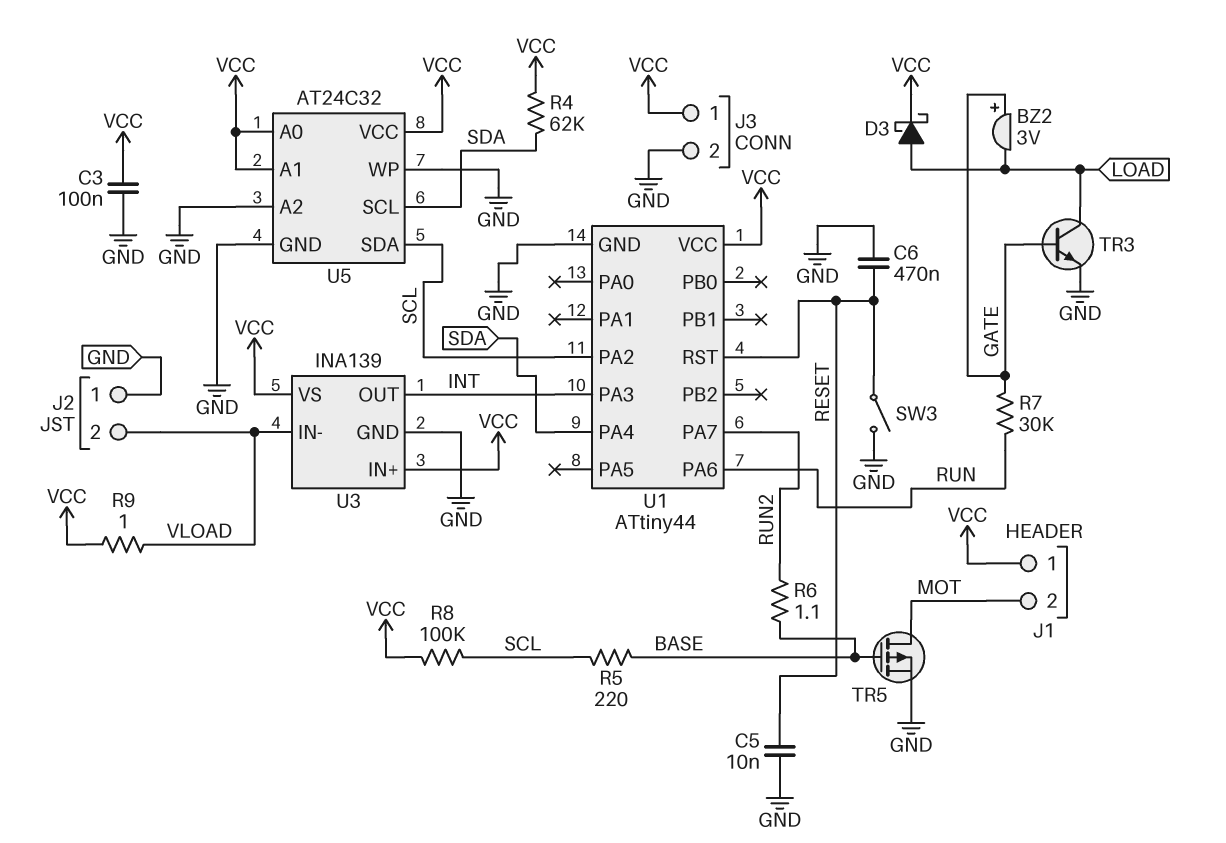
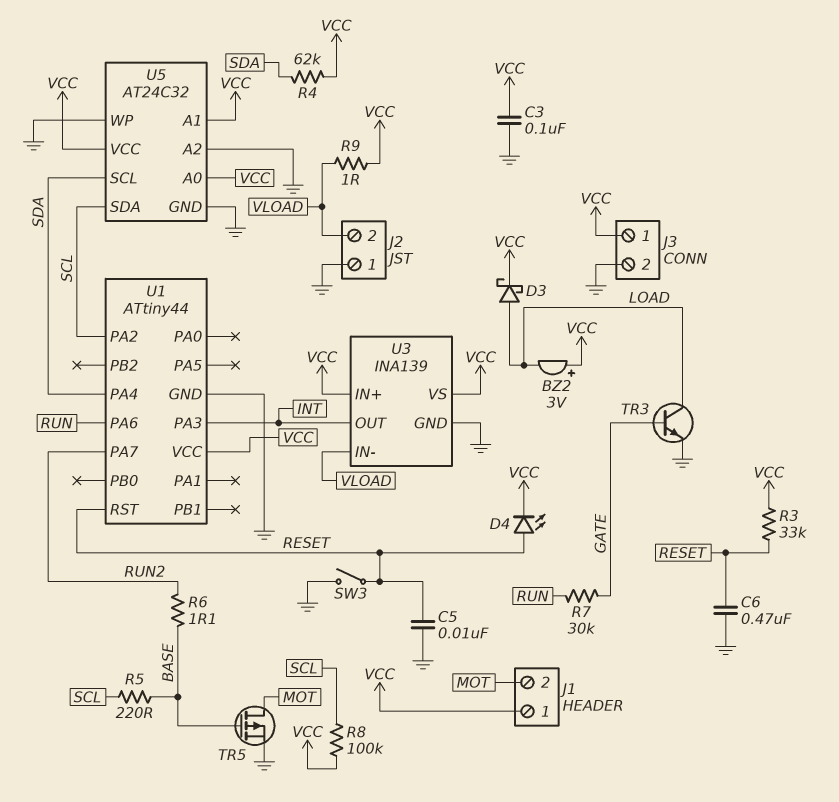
BZ2: buzzer 3V (plus GATE, minus LOAD) -> buzzer 3V (plus VCC, minus LOAD)
D4: none -> LED (A RESET, K VCC)
R3: none -> 33k (RESET, VCC)

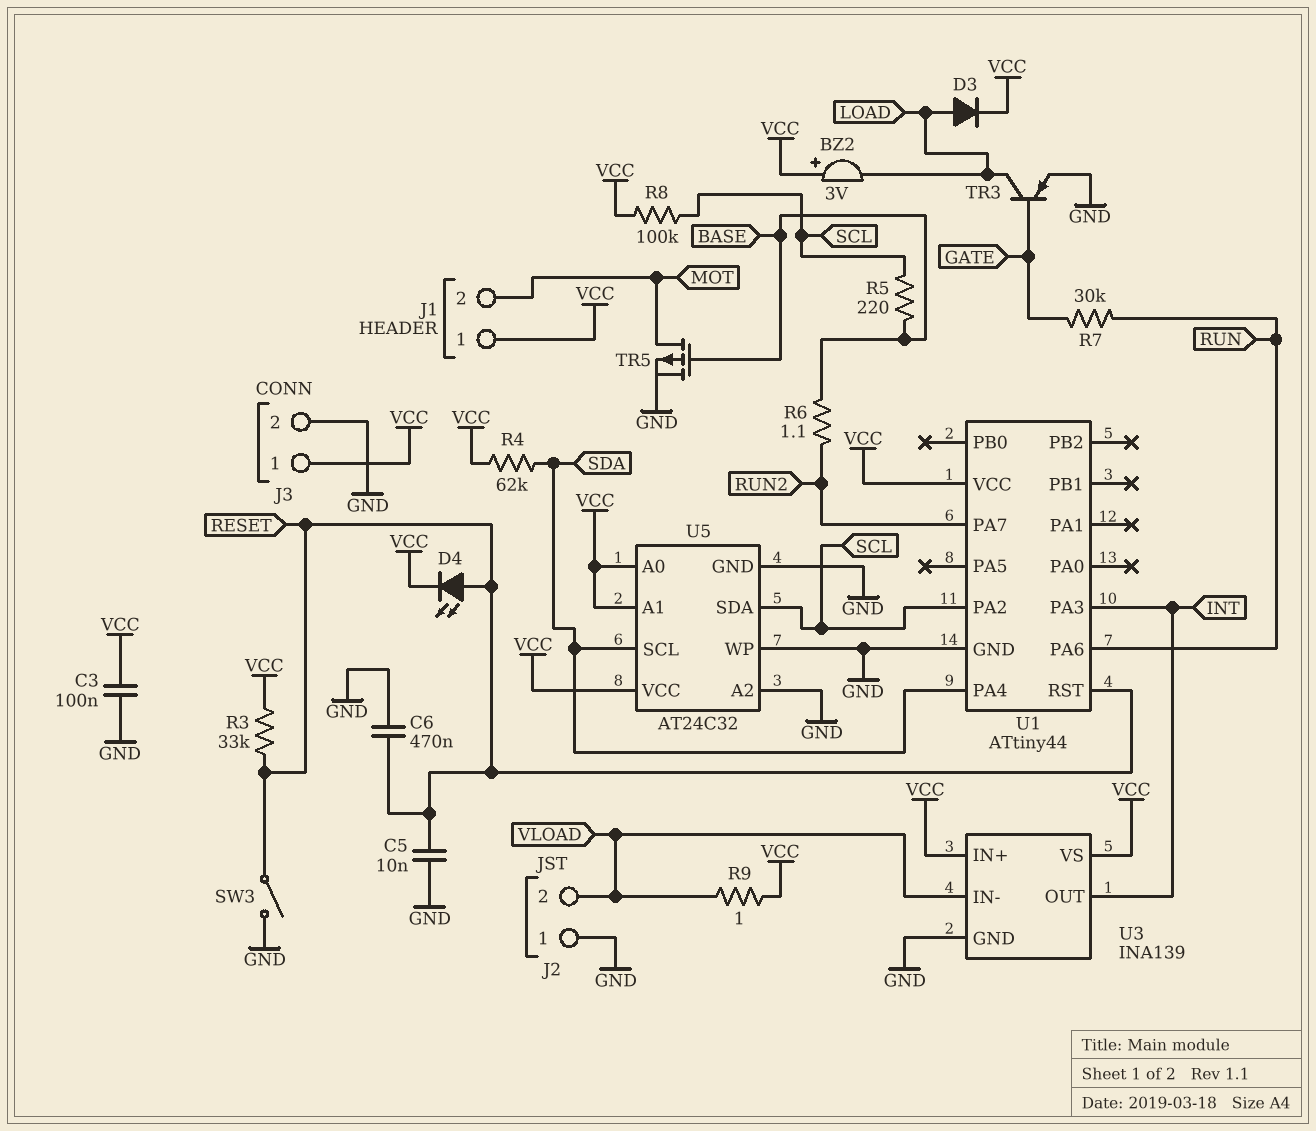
D3: schottky (A LOAD, K VCC) -> diode (A LOAD, K VCC)
TR3: NPN (B GATE, C LOAD, E GND) -> PNP (B GATE, C LOAD, E GND)

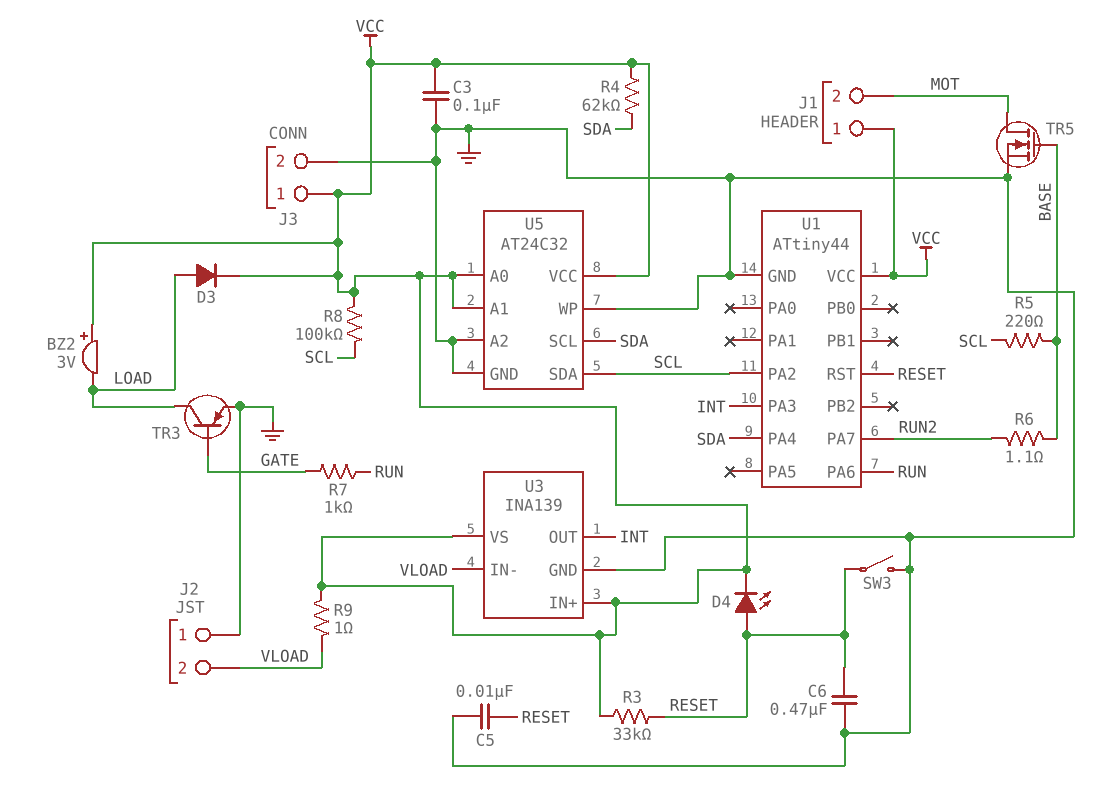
R7: 30k (GATE, RUN) -> 1k (GATE, RUN)
TR5: PMOS (G BASE, D MOT, S GND) -> NMOS (G BASE, D MOT, S GND)

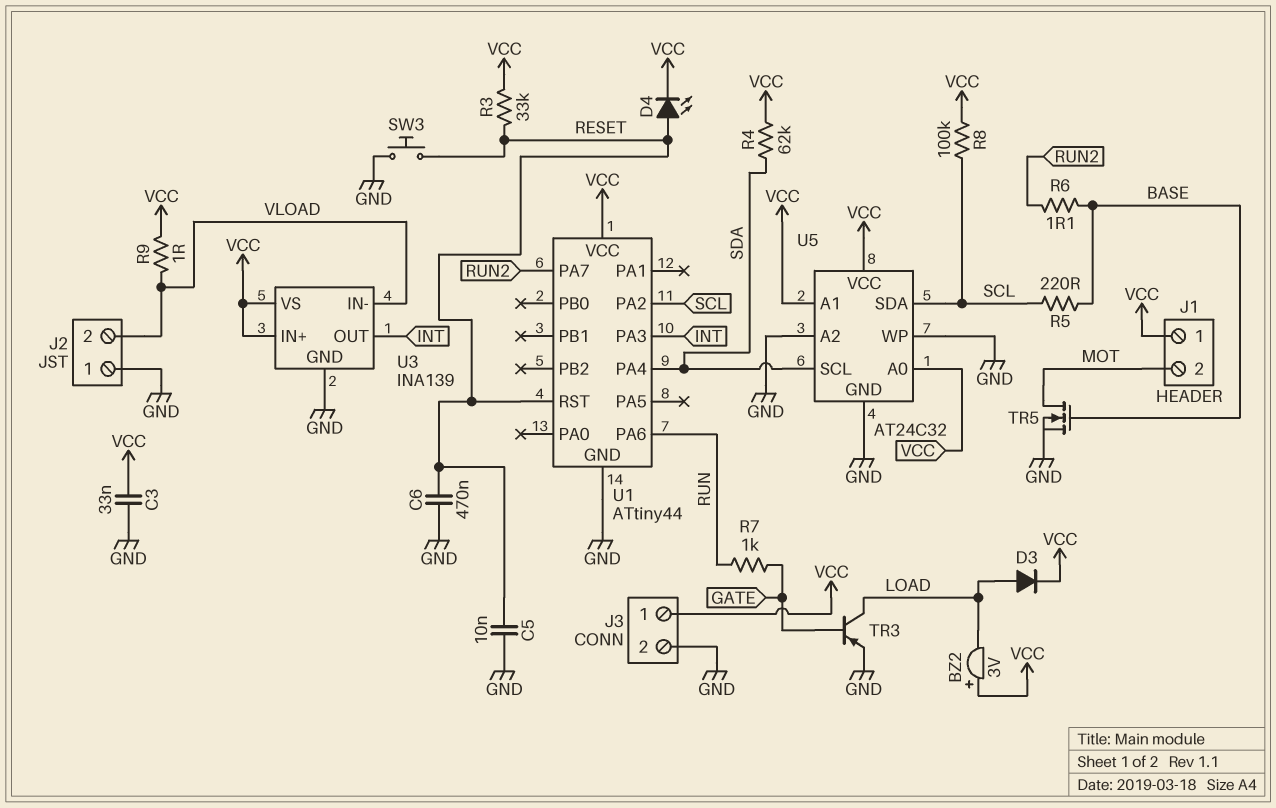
C3: 100nF (GND, VCC) -> 33nF (GND, VCC)
SW3: switch (GND, RESET) -> button (GND, RESET)

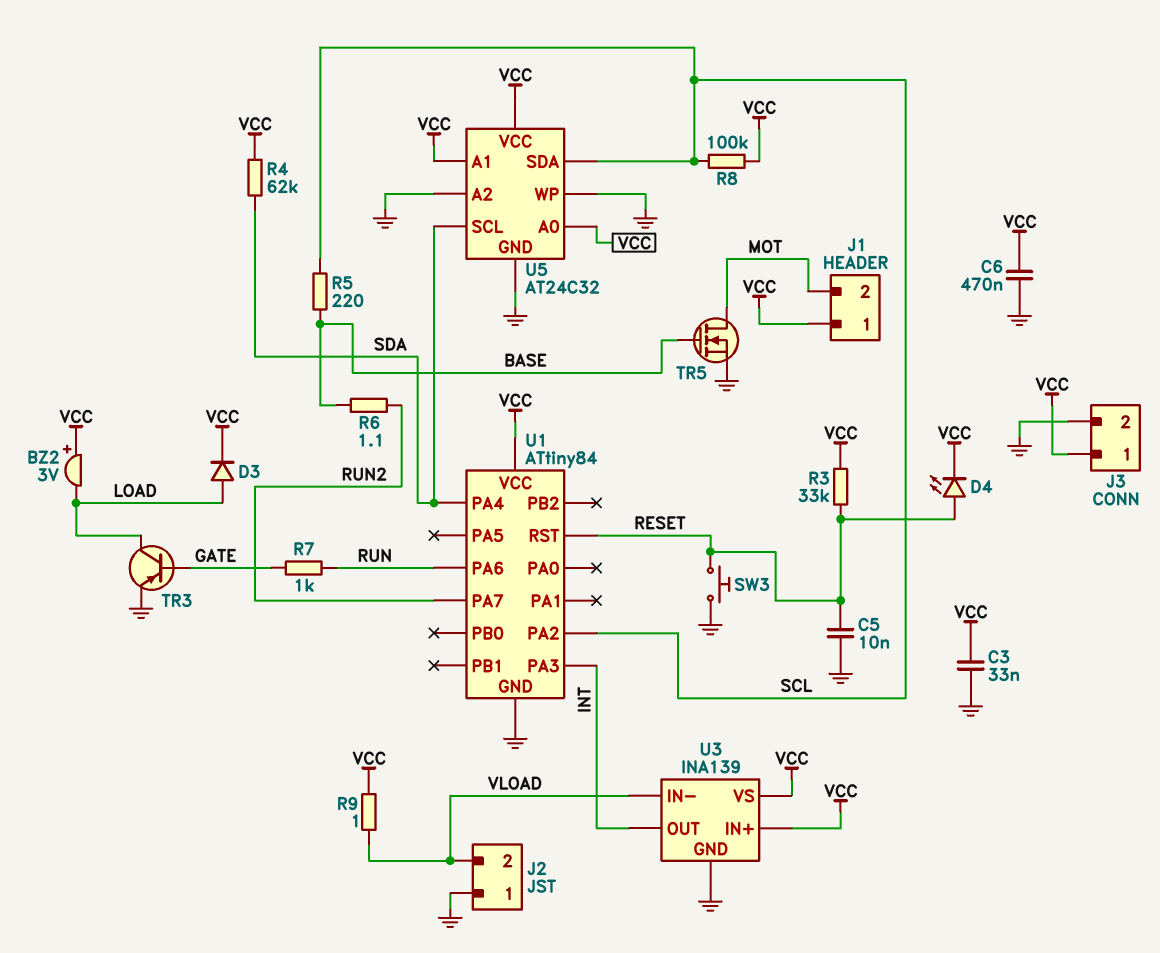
C6: 470nF (GND, RESET) -> 470nF (GND, VCC)
U1: ATtiny44 -> ATtiny84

────────

- _Your objective_: Copy all entries exactly; skip pictures.

- _Answer to this problem_:
BZ2: buzzer 3V (plus GATE, minus LOAD) -> buzzer 3V (plus VCC, minus LOAD)
D4: none -> LED (A RESET, K VCC)
R3: none -> 33k (RESET, VCC)

D3: schottky (A LOAD, K VCC) -> diode (A LOAD, K VCC)
TR3: NPN (B GATE, C LOAD, E GND) -> PNP (B GATE, C LOAD, E GND)

R7: 30k (GATE, RUN) -> 1k (GATE, RUN)
TR5: PMOS (G BASE, D MOT, S GND) -> NMOS (G BASE, D MOT, S GND)

C3: 100nF (GND, VCC) -> 33nF (GND, VCC)
SW3: switch (GND, RESET) -> button (GND, RESET)

C6: 470nF (GND, RESET) -> 470nF (GND, VCC)
U1: ATtiny44 -> ATtiny84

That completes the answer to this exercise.